▶ **TASK STATEMENT**: Below are some records; copy each line in them that contains "purple".

▶ **DATA IN THIS EXERCISE**:
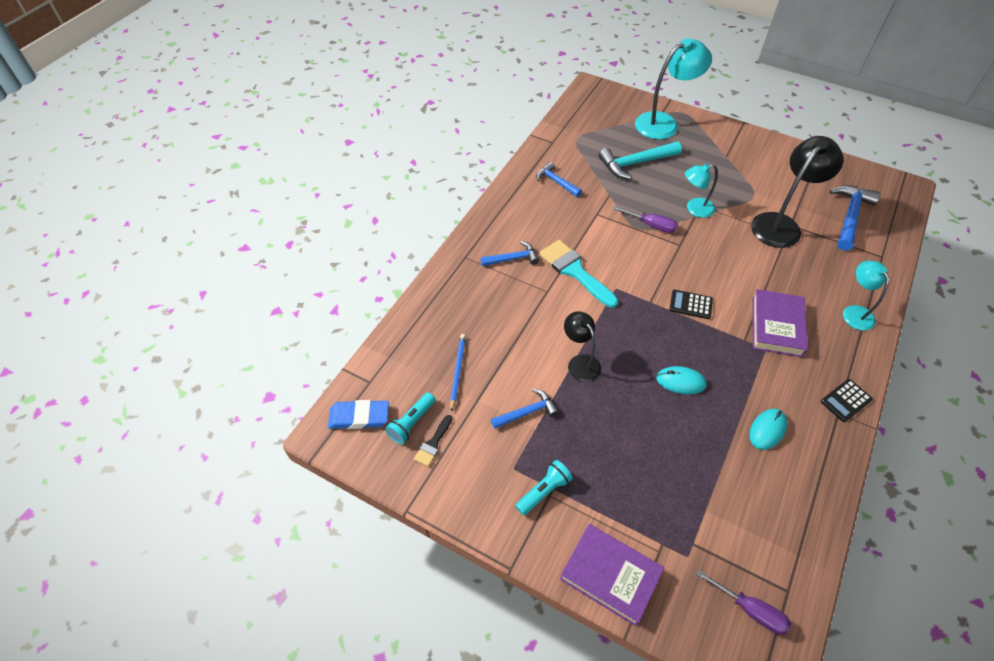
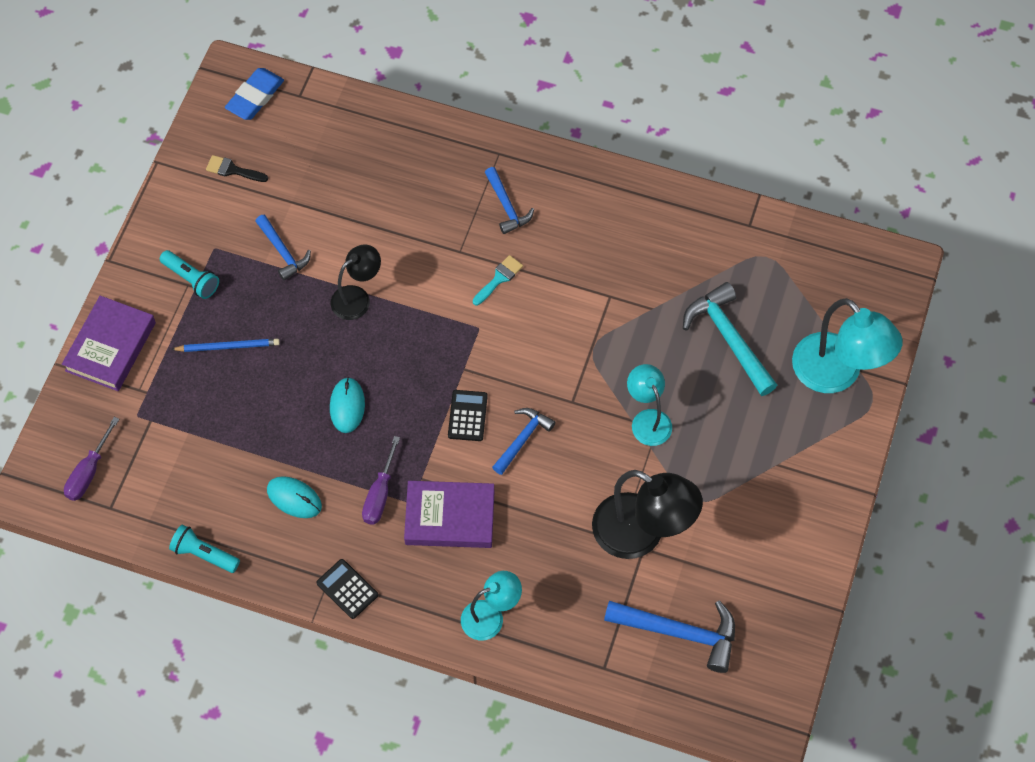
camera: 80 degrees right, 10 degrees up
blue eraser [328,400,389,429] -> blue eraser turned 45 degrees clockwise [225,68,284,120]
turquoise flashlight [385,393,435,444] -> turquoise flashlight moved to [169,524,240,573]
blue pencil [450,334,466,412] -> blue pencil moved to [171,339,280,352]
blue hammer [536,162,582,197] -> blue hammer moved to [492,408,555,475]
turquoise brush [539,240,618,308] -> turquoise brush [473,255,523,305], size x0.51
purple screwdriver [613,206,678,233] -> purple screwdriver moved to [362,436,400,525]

* * *

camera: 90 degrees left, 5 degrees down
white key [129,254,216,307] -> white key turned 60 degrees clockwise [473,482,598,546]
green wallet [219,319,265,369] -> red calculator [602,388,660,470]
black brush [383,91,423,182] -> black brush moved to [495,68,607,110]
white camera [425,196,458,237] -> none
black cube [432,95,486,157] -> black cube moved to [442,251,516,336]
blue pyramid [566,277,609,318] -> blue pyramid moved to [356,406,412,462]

* * *

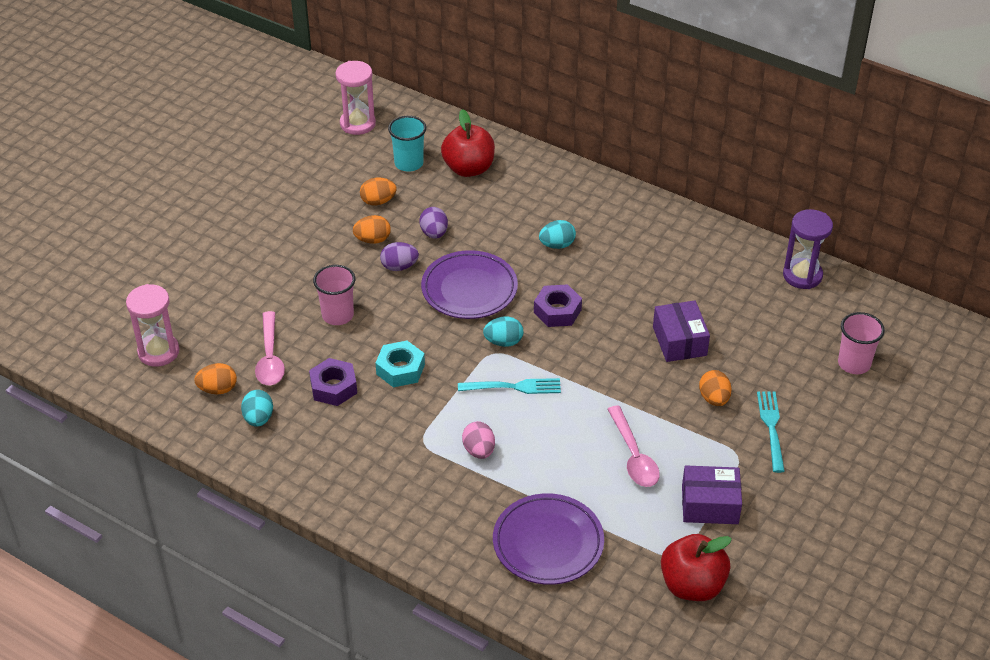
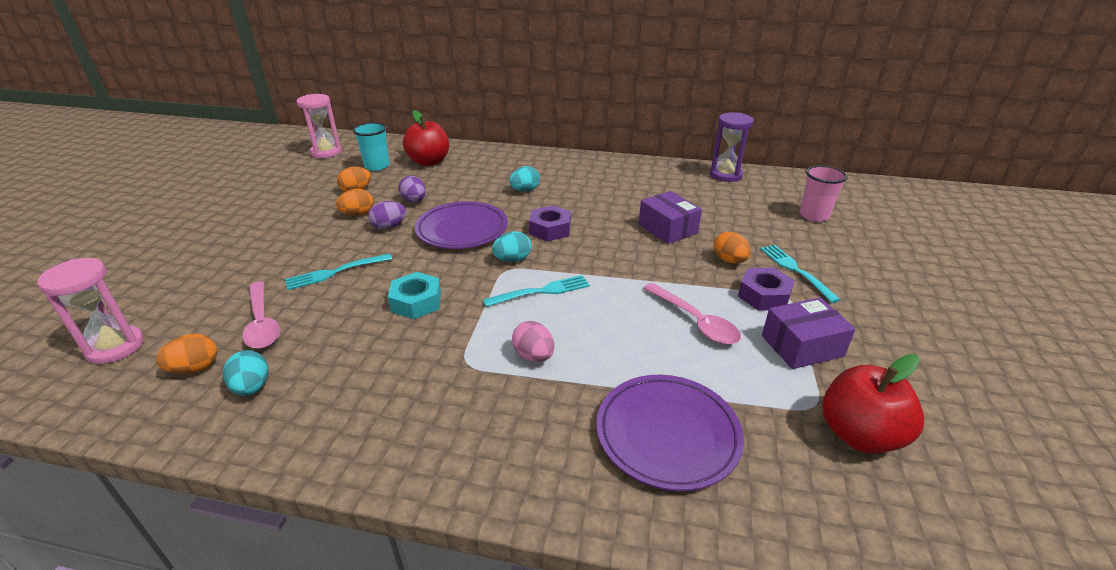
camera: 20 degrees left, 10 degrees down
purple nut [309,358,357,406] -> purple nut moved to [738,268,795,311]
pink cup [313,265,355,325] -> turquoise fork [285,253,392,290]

▶ **FINAL ANSWER**:
purple screwdriver [613,206,678,233] -> purple screwdriver moved to [362,436,400,525]
purple nut [309,358,357,406] -> purple nut moved to [738,268,795,311]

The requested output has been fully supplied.